Problem to solve >>
Every entry is to be restated exactly; pictures are not part of the copy.

Stored data >>
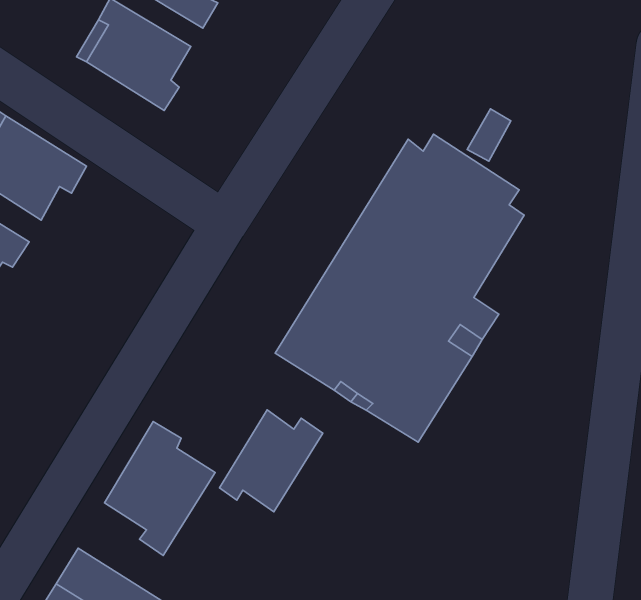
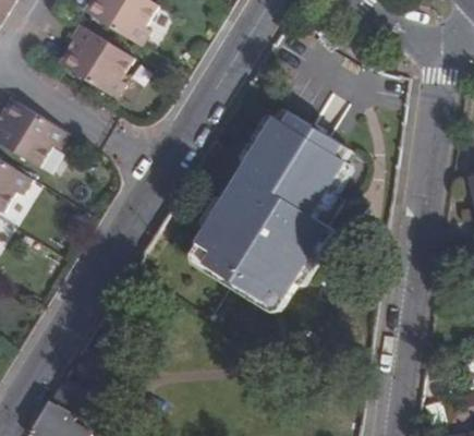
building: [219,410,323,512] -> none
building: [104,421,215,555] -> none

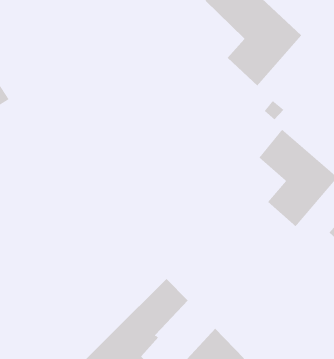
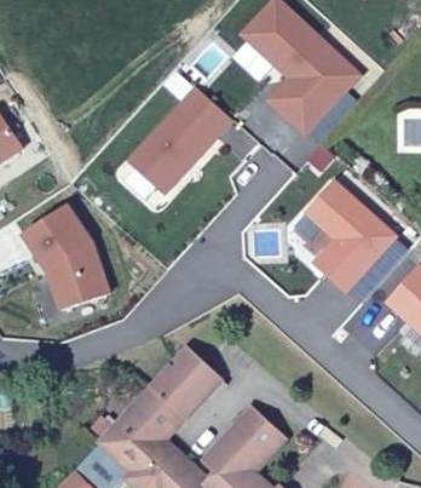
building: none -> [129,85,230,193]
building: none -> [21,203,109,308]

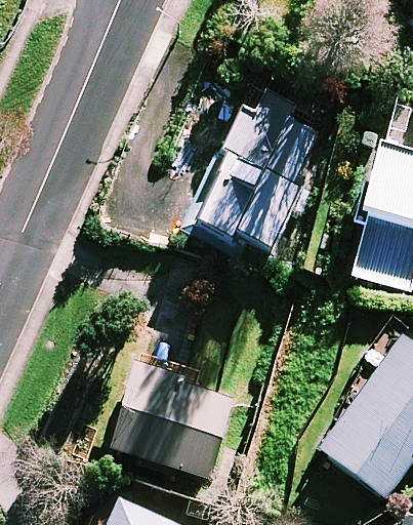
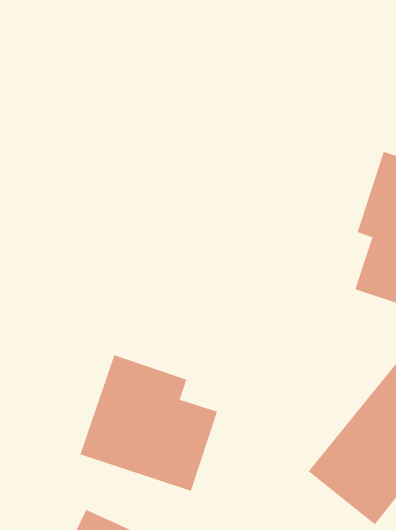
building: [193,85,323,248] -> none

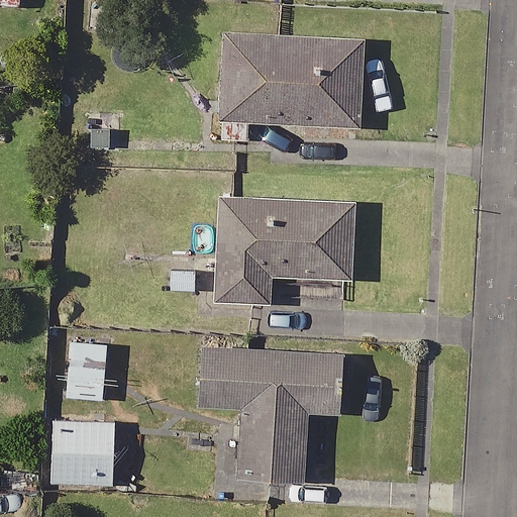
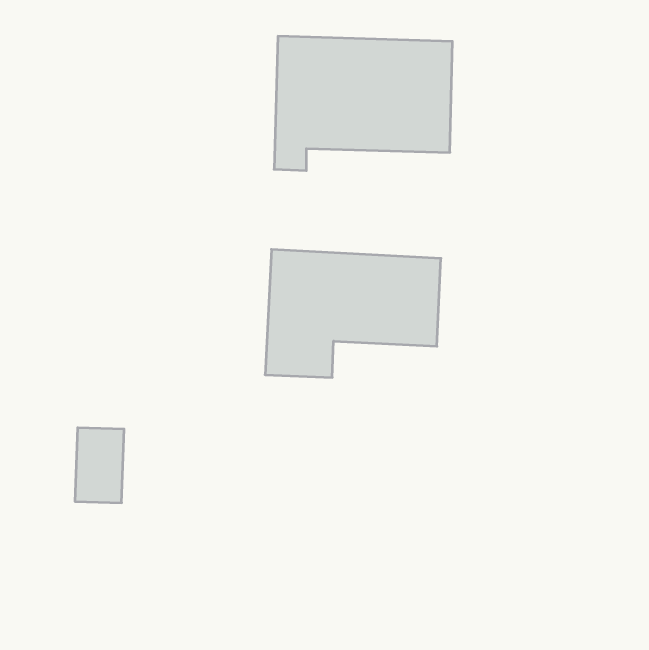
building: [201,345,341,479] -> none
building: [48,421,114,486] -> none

Task answer >>
building: [219,410,323,512] -> none
building: [104,421,215,555] -> none

building: none -> [129,85,230,193]
building: none -> [21,203,109,308]

building: [193,85,323,248] -> none

building: [201,345,341,479] -> none
building: [48,421,114,486] -> none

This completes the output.